| YOUR TASK |
Exact transcription of the data below is required, without the images.

| RECORDED DATA |
=-=-=-=-=
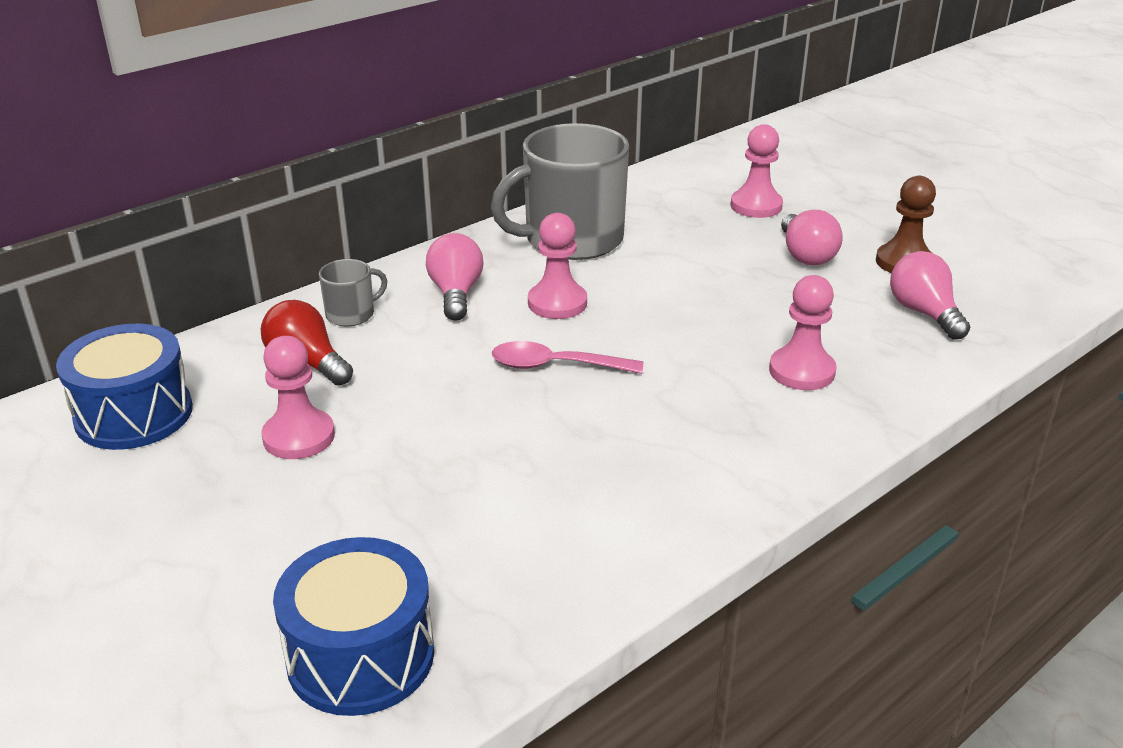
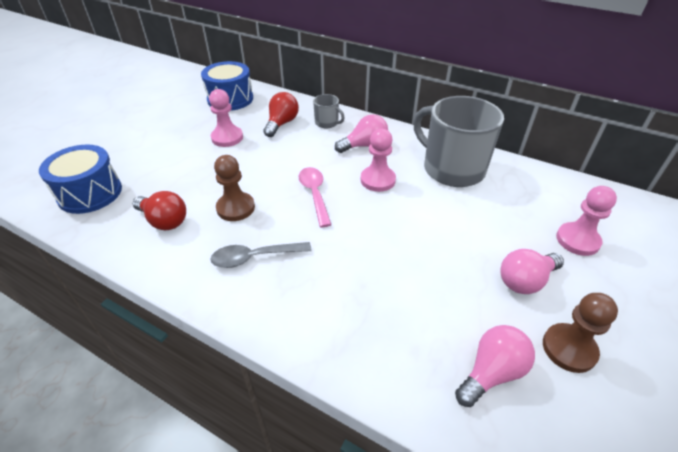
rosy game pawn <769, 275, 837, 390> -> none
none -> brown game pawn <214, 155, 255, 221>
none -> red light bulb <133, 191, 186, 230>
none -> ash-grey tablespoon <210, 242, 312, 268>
=-=-=-=-=
| SOLUTION FOR THIS TASK |
rosy game pawn <769, 275, 837, 390> -> none
none -> brown game pawn <214, 155, 255, 221>
none -> red light bulb <133, 191, 186, 230>
none -> ash-grey tablespoon <210, 242, 312, 268>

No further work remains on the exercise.